#### INPUT MATERIAL ####

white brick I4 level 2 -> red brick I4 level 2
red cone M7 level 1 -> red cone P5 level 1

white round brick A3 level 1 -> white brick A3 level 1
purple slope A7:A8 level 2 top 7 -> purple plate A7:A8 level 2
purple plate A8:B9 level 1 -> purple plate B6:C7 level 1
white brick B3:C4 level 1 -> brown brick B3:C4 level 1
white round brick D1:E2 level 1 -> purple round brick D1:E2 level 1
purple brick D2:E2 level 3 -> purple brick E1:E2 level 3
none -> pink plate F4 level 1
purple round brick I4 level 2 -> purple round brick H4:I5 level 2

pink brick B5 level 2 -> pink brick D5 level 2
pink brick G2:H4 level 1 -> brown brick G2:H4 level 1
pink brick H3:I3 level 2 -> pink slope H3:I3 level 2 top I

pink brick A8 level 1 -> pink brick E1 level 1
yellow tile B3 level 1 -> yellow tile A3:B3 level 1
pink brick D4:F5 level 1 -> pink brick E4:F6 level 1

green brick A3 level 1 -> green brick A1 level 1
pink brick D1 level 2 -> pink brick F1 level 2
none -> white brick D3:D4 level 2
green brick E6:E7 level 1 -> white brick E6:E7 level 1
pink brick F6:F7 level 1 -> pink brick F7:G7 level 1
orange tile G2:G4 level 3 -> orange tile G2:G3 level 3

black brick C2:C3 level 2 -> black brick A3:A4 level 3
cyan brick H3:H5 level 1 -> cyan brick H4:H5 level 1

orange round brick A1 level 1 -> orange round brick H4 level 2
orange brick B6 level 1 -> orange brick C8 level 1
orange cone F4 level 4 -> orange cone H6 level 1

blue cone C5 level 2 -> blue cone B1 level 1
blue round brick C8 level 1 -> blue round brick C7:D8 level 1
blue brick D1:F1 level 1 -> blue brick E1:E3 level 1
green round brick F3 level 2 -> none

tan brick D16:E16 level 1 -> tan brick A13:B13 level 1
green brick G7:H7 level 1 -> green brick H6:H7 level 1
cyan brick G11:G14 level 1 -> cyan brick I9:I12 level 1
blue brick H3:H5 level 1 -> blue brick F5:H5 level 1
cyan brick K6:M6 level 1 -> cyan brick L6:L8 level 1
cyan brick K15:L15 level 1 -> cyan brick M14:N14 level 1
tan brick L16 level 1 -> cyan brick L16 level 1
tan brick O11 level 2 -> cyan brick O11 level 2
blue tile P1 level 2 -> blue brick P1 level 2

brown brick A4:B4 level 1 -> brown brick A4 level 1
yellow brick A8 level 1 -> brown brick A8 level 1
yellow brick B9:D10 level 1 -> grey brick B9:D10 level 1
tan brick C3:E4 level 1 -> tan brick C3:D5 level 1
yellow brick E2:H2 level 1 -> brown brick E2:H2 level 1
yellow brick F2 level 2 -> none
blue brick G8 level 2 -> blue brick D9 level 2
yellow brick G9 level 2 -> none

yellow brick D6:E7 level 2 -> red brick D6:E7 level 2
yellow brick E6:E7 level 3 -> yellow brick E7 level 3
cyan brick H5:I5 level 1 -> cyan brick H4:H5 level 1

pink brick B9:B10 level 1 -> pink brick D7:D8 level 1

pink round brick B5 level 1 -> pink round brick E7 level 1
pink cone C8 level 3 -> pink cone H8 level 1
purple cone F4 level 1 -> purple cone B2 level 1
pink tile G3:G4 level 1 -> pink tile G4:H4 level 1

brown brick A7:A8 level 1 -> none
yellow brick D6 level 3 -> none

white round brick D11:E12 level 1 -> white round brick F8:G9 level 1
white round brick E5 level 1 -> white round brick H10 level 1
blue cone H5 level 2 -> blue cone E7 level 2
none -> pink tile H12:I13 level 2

####

Work through the data and count each line holding the string "tile". Give only that count.

5